The entries below hold a line with "type=move; before=white flower" and a line with "type=insert; after=violet flower". Return those lines and all that lie between them, exactly and only.

-------------------------

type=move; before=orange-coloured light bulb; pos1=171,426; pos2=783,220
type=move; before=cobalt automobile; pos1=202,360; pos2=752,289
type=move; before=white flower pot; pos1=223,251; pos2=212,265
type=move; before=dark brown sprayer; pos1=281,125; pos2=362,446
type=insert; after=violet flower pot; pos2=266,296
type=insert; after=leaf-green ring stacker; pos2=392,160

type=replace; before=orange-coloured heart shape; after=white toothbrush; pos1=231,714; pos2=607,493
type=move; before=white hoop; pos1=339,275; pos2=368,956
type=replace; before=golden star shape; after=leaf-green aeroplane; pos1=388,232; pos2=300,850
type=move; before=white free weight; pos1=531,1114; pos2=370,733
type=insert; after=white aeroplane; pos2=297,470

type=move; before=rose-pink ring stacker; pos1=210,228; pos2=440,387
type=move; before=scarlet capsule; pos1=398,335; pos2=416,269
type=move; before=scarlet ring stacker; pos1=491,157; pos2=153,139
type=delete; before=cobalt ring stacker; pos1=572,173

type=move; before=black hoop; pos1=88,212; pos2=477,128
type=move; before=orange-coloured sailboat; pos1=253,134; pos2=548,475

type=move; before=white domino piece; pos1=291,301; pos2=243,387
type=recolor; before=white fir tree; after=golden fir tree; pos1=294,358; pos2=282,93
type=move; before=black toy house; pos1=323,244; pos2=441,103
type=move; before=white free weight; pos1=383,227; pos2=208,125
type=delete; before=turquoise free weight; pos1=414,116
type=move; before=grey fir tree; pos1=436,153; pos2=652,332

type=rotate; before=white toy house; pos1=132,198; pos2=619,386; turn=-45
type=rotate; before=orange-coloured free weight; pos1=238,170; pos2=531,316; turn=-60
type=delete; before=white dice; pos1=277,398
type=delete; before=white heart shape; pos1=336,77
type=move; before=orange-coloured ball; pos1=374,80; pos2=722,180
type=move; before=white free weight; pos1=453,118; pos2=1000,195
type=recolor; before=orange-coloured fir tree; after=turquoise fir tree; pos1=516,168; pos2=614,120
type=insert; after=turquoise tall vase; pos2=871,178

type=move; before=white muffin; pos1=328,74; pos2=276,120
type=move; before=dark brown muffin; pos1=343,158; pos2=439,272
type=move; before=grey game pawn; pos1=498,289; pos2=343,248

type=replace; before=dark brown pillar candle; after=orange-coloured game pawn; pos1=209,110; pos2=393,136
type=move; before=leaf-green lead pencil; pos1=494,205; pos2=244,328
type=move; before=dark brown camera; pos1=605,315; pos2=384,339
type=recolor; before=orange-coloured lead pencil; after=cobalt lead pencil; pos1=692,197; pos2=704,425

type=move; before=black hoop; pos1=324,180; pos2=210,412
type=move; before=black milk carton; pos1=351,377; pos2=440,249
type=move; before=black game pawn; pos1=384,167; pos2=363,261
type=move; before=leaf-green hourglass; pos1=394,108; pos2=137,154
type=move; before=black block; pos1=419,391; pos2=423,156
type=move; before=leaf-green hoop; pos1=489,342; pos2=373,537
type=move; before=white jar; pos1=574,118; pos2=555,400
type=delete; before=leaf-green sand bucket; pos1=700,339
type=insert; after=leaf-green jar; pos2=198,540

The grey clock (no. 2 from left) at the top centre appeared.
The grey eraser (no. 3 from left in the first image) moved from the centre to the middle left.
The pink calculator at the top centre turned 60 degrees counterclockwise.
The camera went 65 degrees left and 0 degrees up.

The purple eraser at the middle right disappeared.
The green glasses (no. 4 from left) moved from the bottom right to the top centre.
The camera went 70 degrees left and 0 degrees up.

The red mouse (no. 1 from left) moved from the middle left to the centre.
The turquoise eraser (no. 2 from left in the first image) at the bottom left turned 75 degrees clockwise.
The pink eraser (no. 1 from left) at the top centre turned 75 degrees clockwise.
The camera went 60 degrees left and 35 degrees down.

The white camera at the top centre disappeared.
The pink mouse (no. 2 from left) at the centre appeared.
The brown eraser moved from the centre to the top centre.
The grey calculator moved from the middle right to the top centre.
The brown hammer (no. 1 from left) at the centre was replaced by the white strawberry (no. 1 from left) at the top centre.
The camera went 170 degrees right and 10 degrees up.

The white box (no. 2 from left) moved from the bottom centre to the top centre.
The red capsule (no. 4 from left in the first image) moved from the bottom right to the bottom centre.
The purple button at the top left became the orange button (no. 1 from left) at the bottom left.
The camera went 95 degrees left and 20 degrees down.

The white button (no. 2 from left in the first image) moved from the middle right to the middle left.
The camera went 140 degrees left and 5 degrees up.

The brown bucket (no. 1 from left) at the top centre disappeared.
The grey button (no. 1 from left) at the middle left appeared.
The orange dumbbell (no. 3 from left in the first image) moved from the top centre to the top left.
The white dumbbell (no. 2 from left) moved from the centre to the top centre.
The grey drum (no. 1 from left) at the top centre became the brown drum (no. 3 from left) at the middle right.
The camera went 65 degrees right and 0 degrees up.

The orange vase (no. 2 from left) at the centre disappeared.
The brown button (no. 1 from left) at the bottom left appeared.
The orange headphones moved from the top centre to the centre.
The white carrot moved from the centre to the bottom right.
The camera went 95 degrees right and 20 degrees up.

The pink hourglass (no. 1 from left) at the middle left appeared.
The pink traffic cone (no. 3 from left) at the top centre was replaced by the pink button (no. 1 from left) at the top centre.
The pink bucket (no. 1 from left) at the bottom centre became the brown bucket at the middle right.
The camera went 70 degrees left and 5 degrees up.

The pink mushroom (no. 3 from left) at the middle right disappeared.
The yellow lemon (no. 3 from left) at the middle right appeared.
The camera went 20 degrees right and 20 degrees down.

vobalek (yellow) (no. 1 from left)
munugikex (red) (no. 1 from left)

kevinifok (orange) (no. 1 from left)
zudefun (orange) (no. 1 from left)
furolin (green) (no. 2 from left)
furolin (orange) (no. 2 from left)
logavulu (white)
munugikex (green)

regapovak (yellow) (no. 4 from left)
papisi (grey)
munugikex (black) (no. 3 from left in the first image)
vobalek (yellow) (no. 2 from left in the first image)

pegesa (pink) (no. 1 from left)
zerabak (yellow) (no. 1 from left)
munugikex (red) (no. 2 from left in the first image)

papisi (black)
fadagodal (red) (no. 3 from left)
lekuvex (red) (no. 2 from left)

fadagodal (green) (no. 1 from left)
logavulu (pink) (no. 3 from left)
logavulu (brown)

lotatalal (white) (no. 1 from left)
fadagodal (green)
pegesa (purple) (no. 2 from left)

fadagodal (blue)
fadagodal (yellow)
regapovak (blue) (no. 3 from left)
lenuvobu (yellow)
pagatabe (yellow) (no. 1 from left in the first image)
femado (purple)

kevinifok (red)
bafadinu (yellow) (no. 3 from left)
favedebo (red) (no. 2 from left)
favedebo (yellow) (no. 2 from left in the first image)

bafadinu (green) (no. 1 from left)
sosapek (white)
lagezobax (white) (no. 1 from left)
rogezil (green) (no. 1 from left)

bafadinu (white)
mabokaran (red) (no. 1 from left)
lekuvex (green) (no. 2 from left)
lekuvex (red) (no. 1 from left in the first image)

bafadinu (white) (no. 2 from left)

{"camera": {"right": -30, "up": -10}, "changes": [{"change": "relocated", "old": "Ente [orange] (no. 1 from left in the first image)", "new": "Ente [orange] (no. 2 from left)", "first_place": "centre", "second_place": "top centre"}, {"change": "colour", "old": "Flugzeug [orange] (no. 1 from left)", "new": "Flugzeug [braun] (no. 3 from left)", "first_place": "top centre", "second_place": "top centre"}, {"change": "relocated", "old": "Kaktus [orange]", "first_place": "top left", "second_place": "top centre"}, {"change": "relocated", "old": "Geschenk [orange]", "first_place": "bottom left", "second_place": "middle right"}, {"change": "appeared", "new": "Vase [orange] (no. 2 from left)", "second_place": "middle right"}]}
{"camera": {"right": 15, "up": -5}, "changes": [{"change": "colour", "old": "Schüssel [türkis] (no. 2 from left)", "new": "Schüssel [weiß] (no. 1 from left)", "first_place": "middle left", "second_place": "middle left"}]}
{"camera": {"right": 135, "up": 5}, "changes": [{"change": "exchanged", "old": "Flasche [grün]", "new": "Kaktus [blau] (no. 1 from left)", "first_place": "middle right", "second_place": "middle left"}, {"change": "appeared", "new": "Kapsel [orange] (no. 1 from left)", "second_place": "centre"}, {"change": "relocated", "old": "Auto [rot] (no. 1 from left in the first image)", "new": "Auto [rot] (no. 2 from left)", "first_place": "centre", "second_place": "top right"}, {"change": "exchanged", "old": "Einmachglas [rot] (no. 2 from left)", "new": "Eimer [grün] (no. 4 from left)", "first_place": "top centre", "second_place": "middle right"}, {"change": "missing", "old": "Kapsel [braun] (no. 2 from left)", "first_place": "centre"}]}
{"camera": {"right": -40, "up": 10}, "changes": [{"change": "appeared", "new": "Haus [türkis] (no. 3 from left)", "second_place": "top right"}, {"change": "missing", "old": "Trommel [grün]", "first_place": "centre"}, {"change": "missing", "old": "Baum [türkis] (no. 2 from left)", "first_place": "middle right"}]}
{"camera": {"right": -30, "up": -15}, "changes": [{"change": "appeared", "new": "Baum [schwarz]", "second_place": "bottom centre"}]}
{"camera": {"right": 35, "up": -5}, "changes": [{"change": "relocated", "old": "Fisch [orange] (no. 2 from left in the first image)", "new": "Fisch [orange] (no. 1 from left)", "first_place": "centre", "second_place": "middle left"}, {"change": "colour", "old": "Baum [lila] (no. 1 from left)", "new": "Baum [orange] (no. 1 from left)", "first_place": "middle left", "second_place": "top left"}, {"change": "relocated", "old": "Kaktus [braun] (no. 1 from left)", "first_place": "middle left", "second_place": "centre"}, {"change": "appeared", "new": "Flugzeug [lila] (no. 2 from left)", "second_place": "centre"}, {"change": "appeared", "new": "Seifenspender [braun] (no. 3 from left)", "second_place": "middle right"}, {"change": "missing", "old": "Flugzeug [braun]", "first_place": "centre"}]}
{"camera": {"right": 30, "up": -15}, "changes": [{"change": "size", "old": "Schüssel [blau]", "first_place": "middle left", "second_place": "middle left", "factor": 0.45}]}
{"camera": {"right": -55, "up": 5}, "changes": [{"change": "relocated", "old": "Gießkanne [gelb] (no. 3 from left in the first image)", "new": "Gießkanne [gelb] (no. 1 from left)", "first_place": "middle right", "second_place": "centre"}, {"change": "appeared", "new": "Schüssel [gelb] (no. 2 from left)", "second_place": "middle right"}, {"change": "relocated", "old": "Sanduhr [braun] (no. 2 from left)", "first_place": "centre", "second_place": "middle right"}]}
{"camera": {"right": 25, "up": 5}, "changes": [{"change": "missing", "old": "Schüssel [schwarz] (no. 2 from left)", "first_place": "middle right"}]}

-------------------------

• [Reply]
type=move; before=white flower pot; pos1=223,251; pos2=212,265
type=move; before=dark brown sprayer; pos1=281,125; pos2=362,446
type=insert; after=violet flower pot; pos2=266,296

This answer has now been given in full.